Write out all the entries word for word, but skip any images.

Start of GIVEN RECORDS

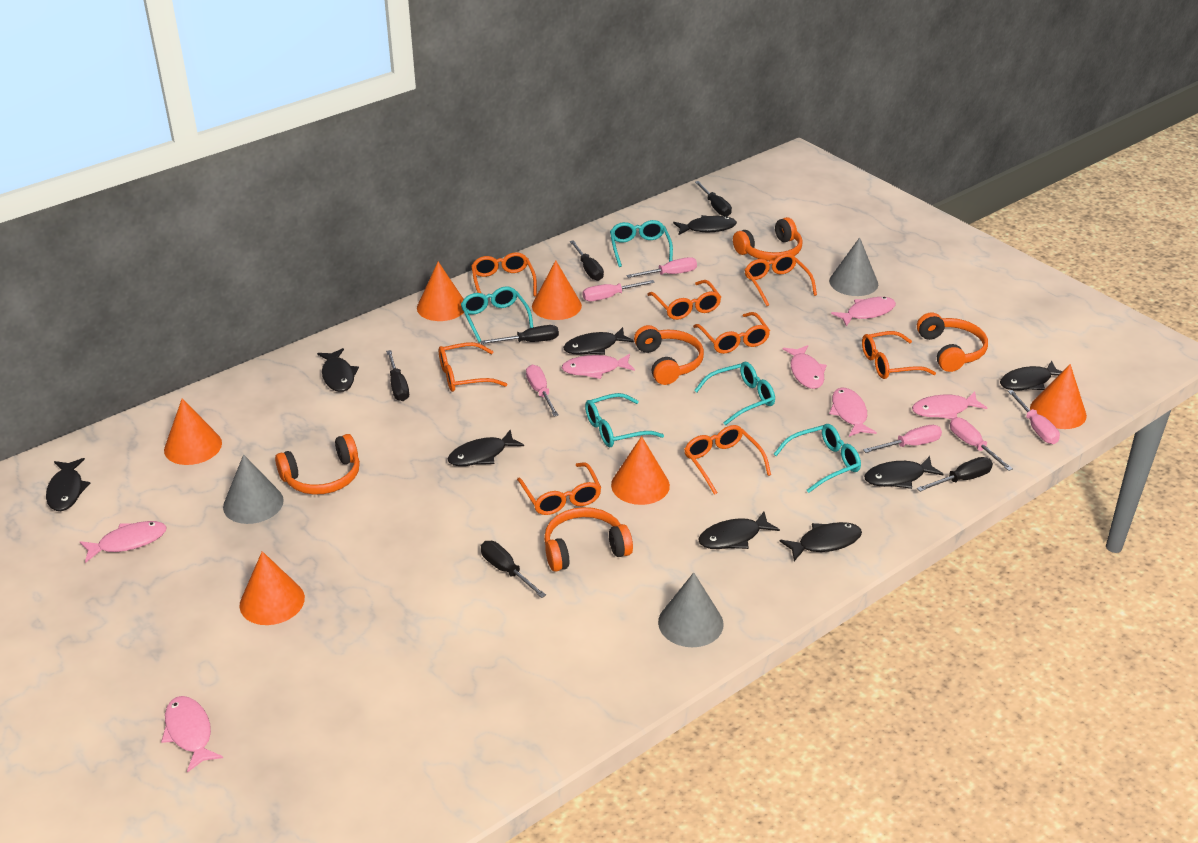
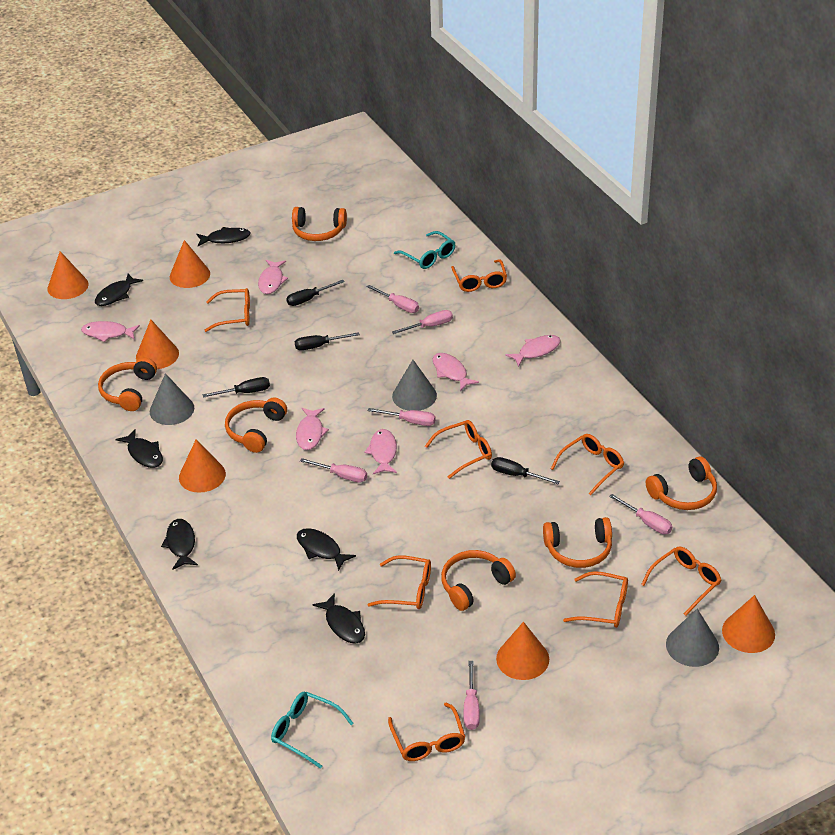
black fish: 9 -> 6
black screwdriver: 6 -> 4
orange headphones: 5 -> 6
pink fish: 7 -> 6
turquoise glasses: 5 -> 2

End of GIVEN RECORDS

## ANSWER TO THE EXERCISE:
black fish: 9 -> 6
black screwdriver: 6 -> 4
orange headphones: 5 -> 6
pink fish: 7 -> 6
turquoise glasses: 5 -> 2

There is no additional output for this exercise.